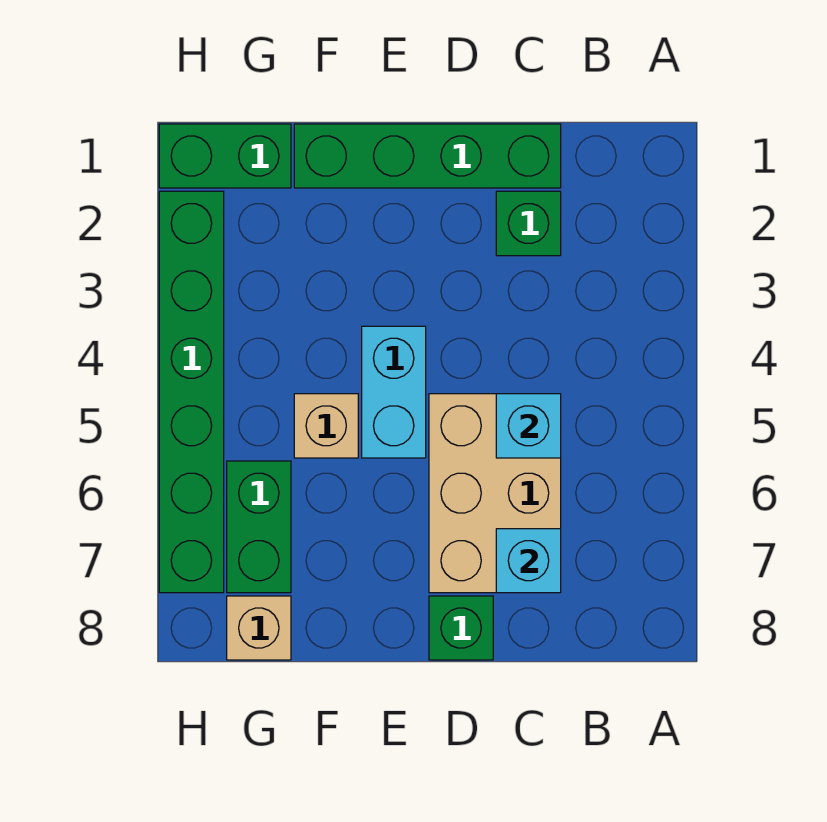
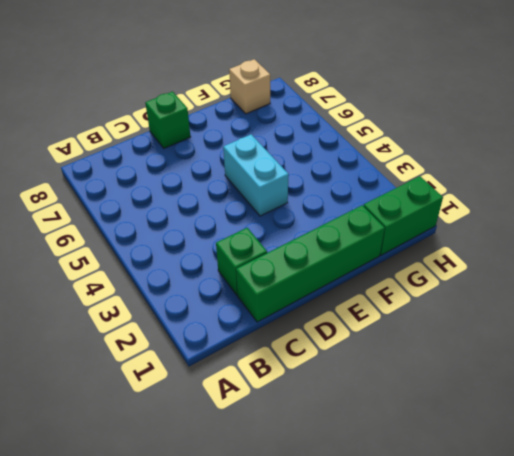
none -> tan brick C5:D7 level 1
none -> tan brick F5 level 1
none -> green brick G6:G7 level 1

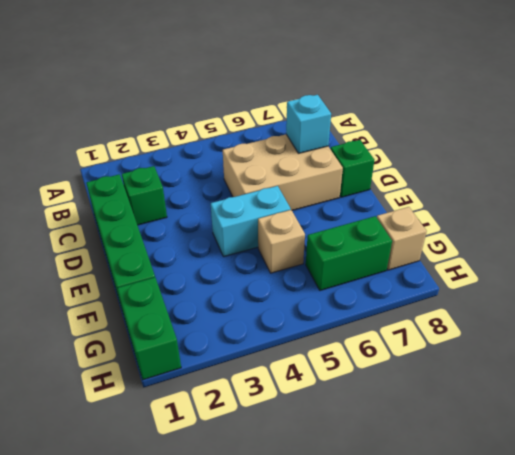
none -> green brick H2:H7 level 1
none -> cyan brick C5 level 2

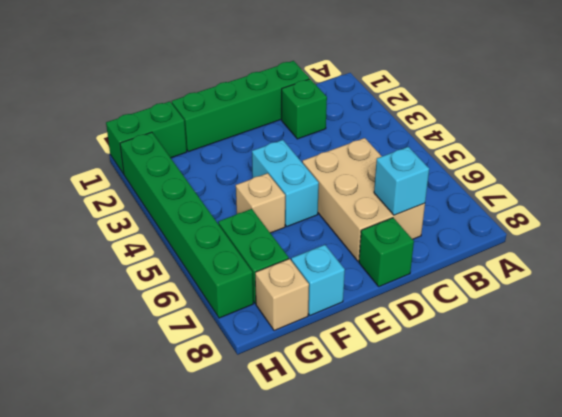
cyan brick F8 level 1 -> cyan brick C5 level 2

...

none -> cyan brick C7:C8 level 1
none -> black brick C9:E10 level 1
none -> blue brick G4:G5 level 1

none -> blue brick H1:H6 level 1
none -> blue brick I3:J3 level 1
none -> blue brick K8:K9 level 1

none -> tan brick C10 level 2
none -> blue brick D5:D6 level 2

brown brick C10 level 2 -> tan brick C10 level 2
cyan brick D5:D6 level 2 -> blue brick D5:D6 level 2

• Goal of the exercise:
From the entries, copy out each line containing the word "green".

• Response for this exercise:
none -> green brick G6:G7 level 1
none -> green brick H2:H7 level 1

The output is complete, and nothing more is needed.